_Data listing_.
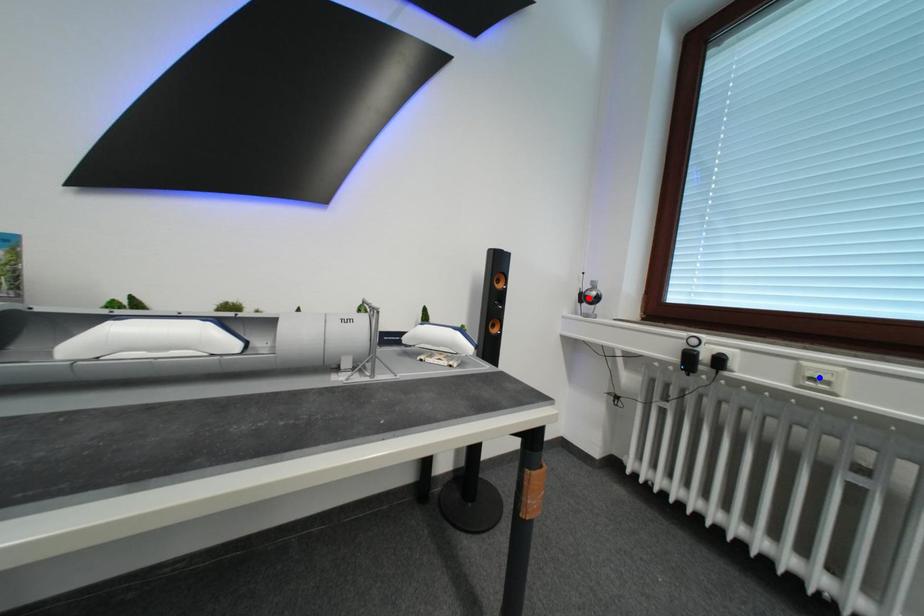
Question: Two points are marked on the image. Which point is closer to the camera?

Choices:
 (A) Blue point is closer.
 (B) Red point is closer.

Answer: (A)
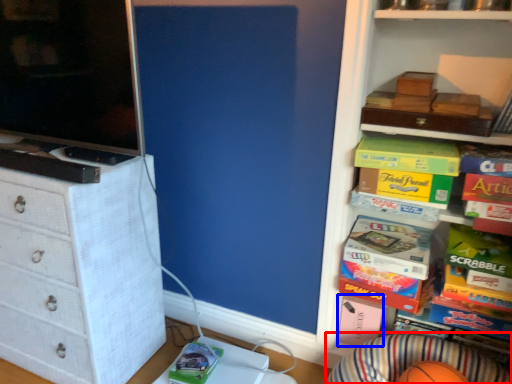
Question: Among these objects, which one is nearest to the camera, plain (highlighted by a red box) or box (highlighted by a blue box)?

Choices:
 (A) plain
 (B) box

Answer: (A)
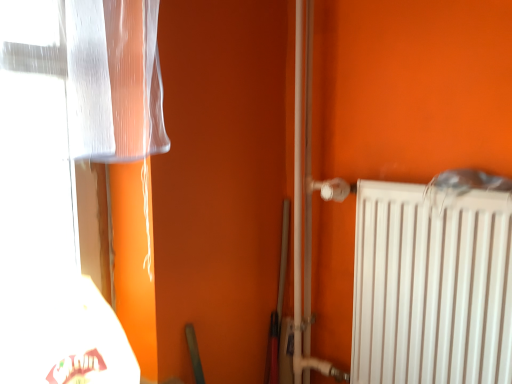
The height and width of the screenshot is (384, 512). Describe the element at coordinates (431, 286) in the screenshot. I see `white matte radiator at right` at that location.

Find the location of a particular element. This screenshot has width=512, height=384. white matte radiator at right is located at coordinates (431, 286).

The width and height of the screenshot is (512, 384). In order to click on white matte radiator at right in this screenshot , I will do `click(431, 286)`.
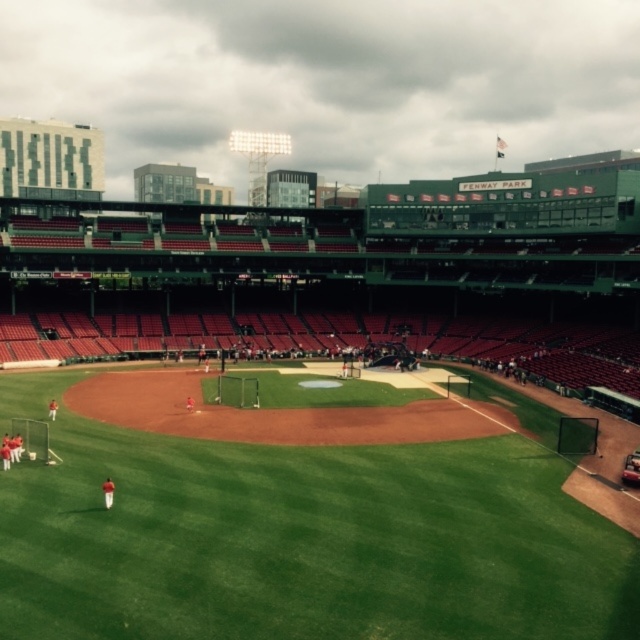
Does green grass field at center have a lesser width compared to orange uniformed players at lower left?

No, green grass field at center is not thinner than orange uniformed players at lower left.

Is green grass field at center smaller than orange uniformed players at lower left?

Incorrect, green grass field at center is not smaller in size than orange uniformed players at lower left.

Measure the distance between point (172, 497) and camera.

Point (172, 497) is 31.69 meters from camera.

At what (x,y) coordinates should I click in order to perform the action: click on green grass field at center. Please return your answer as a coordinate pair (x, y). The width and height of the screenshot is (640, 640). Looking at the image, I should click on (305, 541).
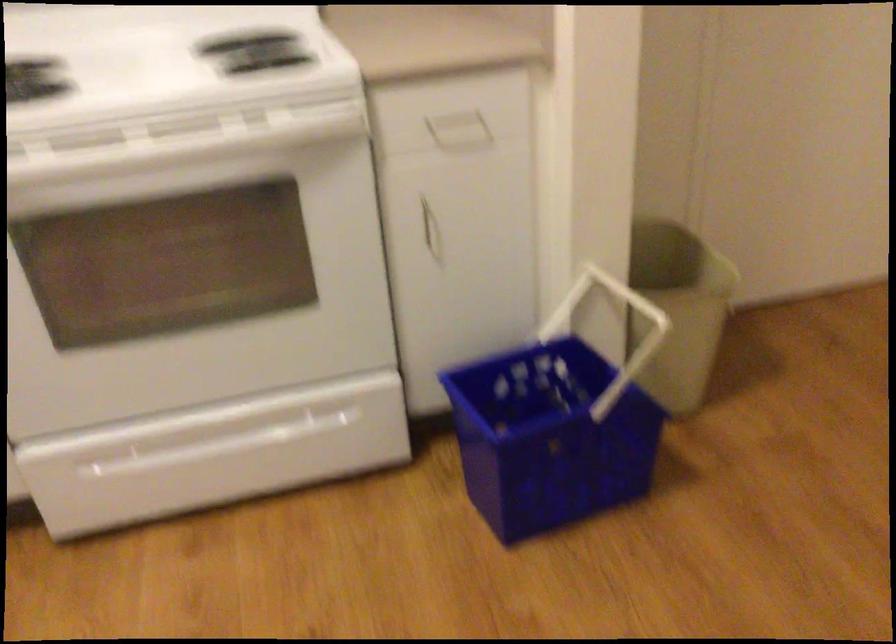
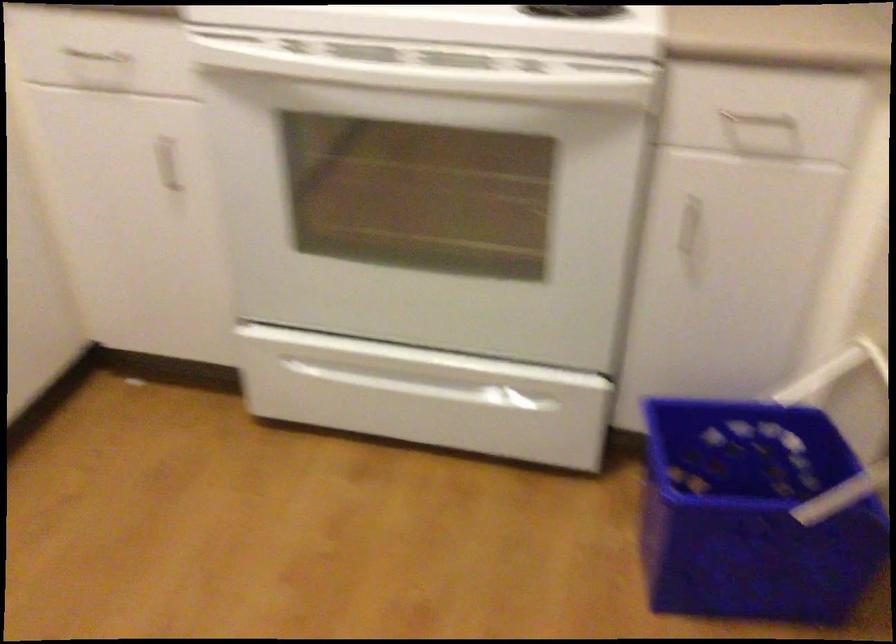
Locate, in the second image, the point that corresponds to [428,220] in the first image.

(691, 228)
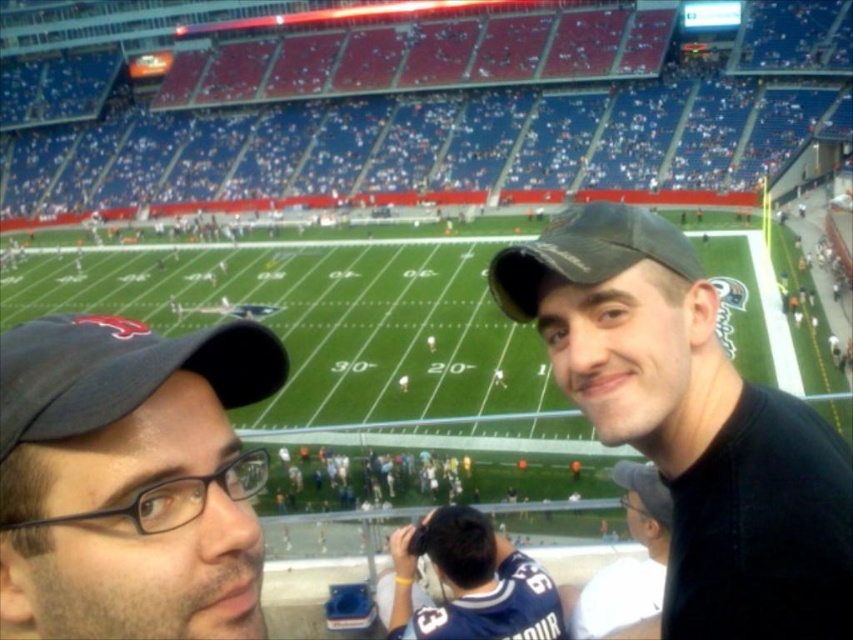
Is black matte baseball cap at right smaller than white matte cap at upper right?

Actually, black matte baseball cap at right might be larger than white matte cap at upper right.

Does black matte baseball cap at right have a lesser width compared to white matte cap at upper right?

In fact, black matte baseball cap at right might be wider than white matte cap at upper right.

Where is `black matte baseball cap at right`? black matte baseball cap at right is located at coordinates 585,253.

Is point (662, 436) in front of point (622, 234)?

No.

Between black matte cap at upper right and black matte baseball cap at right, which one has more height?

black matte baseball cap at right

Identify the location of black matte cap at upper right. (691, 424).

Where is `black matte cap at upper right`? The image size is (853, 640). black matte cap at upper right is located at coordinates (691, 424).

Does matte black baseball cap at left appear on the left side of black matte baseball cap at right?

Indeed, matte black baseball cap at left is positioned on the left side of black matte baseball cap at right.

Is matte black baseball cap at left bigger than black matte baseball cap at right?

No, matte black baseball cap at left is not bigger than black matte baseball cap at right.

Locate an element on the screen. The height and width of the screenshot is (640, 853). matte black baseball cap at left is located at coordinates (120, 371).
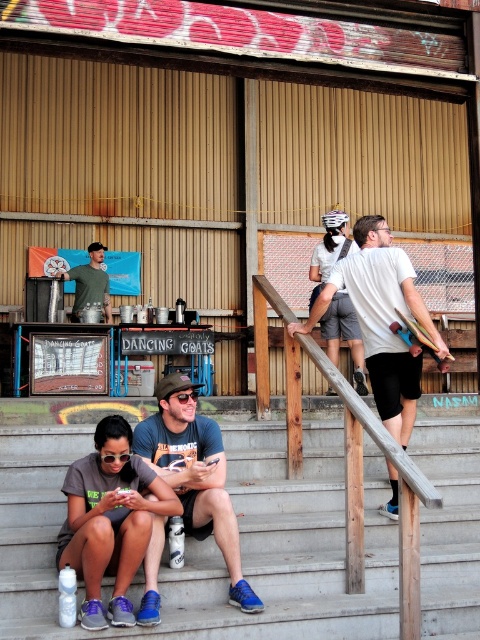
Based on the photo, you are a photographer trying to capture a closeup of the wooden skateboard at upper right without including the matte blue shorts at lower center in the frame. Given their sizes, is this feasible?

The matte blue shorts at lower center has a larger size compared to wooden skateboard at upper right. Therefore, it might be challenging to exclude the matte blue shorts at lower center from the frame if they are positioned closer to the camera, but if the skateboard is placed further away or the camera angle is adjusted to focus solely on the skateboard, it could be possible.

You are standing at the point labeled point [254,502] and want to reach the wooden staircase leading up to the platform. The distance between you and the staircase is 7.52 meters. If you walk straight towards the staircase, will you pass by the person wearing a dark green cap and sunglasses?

_Exercise instructions_. Retype everything from the line containing "Locate an element" down to the line containing "Based on the", including both of those lines, and omit the picture from your answer.

_Finished answer_.
Locate an element on the screen. The height and width of the screenshot is (640, 853). matte black baseball cap at left is located at coordinates (120, 371).
Based on the photo, you are a photographer trying to capture a closeup of the wooden skateboard at upper right without including the matte blue shorts at lower center in the frame. Given their sizes, is this feasible?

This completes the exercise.